## WHAT YOU ARE ASKED TO DO
Count the lines of the material below that contain the string "kern", treating uppercase and lowercase as different, and reply with only the number.

## Dataset records
┌──

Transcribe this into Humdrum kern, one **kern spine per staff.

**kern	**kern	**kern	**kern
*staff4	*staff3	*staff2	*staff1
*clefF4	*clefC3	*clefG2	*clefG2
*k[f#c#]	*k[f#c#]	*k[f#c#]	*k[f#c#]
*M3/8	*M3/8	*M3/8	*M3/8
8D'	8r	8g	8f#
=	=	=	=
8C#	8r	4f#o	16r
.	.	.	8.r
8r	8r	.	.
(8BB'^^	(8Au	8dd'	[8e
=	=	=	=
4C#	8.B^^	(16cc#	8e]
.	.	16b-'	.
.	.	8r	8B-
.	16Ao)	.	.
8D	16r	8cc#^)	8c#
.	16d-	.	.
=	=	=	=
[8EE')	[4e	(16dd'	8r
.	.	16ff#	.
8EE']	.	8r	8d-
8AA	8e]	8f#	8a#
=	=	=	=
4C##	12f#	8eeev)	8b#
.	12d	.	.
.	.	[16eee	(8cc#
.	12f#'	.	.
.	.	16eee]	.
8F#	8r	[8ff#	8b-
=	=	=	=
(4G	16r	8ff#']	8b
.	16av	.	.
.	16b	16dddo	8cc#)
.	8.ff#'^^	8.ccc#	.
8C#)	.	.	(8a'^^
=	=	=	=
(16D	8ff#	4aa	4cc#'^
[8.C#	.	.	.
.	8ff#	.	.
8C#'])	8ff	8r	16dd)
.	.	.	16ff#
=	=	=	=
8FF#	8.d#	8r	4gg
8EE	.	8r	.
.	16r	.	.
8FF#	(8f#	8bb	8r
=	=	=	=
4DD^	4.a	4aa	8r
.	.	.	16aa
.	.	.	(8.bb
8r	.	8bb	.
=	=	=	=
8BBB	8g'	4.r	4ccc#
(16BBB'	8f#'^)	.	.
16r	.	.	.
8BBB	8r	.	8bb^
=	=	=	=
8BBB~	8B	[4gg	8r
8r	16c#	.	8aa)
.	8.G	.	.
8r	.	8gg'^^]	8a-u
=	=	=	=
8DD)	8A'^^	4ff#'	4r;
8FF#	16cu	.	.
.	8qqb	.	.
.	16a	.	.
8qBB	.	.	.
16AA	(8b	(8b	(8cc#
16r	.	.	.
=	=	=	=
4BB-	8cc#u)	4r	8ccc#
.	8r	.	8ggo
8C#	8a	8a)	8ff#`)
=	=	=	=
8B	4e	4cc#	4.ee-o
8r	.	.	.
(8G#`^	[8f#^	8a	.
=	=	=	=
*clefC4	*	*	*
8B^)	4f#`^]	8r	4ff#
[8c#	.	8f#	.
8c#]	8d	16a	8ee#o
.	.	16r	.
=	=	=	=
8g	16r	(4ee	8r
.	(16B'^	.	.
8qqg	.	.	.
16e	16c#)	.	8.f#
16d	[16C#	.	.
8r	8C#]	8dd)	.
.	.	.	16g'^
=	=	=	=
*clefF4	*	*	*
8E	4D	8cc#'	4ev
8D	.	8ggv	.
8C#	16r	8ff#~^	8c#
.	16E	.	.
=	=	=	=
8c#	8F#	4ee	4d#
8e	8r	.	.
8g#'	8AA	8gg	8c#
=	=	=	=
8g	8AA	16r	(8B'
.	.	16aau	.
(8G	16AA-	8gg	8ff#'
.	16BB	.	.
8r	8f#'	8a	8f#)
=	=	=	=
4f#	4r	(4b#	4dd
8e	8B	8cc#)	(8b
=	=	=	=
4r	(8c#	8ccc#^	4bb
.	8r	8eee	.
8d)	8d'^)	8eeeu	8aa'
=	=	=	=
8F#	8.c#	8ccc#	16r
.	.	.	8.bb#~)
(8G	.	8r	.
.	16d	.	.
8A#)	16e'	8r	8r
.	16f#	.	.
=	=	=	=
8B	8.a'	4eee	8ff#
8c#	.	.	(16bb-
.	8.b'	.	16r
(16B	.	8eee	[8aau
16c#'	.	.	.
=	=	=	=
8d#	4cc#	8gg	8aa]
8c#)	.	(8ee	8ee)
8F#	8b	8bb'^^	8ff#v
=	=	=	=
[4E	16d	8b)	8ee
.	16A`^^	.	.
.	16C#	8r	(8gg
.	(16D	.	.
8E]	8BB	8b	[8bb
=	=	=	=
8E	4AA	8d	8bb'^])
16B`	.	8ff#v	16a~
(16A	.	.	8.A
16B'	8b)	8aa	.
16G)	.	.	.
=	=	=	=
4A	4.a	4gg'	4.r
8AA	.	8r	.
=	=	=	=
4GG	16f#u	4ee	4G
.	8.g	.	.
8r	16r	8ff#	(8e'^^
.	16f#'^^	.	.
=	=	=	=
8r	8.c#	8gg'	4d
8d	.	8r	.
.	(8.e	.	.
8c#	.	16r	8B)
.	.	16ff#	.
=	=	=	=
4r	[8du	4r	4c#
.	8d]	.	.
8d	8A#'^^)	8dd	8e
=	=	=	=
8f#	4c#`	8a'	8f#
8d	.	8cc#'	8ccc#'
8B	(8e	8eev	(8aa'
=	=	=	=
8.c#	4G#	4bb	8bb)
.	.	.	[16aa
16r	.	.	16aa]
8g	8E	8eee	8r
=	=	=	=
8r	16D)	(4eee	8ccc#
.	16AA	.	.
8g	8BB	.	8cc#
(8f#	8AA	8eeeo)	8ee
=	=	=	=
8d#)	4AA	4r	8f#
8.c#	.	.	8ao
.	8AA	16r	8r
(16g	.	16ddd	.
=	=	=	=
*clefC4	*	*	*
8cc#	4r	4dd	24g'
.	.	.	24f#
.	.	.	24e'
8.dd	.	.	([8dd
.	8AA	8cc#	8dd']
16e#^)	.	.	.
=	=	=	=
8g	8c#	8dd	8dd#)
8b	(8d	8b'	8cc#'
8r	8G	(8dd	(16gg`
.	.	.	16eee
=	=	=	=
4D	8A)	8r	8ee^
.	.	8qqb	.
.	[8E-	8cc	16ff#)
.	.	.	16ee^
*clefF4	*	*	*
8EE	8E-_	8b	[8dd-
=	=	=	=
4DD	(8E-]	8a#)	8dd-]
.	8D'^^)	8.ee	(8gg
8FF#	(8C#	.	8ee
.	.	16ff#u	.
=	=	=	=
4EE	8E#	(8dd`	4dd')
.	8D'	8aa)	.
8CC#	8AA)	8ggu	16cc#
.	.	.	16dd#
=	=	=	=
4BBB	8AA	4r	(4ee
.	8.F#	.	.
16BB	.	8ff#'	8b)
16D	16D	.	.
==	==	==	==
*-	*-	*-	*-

└──

## SOLUTION TO THIS TASK
2